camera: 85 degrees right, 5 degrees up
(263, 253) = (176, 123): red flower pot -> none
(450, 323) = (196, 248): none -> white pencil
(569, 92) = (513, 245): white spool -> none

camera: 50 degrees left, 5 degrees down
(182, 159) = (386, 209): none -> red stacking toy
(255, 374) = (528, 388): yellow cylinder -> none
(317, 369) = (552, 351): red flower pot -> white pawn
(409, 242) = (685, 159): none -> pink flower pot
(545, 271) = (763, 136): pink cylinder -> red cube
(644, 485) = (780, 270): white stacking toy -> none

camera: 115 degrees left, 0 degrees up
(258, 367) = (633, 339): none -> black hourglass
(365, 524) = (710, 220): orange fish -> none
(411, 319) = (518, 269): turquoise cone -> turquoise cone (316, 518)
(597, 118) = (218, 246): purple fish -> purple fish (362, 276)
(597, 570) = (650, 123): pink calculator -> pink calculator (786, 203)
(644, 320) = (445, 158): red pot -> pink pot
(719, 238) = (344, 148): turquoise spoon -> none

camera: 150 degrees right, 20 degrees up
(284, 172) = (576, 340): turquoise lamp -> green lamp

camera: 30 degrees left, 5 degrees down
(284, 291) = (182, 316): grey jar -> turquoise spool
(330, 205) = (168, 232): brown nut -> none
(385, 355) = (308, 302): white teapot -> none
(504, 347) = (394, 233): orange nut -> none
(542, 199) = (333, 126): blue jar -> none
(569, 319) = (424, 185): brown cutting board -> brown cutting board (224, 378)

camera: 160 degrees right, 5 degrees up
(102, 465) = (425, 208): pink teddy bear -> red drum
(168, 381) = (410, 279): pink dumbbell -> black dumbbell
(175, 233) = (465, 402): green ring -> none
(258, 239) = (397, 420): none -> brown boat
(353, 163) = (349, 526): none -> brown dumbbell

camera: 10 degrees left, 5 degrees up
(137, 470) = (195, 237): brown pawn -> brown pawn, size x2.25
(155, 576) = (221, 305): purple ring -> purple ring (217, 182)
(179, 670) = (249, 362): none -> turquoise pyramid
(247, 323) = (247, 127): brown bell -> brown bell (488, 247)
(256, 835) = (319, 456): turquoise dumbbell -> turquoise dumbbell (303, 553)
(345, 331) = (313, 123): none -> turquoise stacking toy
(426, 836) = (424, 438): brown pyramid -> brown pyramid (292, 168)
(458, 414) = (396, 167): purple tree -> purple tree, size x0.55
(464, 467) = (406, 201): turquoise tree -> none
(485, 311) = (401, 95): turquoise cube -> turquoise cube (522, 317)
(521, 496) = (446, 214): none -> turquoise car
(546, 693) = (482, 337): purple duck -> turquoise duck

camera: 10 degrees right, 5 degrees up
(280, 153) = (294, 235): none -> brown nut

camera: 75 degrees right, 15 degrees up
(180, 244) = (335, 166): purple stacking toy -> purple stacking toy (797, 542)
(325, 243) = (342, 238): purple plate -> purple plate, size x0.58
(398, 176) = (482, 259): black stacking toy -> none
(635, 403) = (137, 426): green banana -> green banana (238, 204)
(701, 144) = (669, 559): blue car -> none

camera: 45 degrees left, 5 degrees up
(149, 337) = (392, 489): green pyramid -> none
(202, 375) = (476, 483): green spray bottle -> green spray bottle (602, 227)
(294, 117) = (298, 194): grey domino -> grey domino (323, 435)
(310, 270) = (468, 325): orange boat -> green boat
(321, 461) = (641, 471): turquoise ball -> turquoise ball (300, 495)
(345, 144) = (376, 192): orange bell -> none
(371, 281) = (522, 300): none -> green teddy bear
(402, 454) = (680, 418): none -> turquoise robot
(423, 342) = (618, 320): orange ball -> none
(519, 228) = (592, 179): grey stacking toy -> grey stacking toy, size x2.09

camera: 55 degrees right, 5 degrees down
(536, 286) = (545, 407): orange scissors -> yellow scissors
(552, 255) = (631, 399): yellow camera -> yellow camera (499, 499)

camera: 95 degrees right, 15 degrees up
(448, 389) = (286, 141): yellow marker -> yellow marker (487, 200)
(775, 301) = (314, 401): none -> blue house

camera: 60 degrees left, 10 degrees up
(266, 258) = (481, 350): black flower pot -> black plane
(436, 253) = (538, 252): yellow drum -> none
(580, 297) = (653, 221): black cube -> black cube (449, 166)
-------
- [TASK DESCRIPTION]: Go through the entries and copy every line that has "cube".

- [FINISHED TASK]:
(545, 271) = (763, 136): pink cylinder -> red cube
(485, 311) = (401, 95): turquoise cube -> turquoise cube (522, 317)
(580, 297) = (653, 221): black cube -> black cube (449, 166)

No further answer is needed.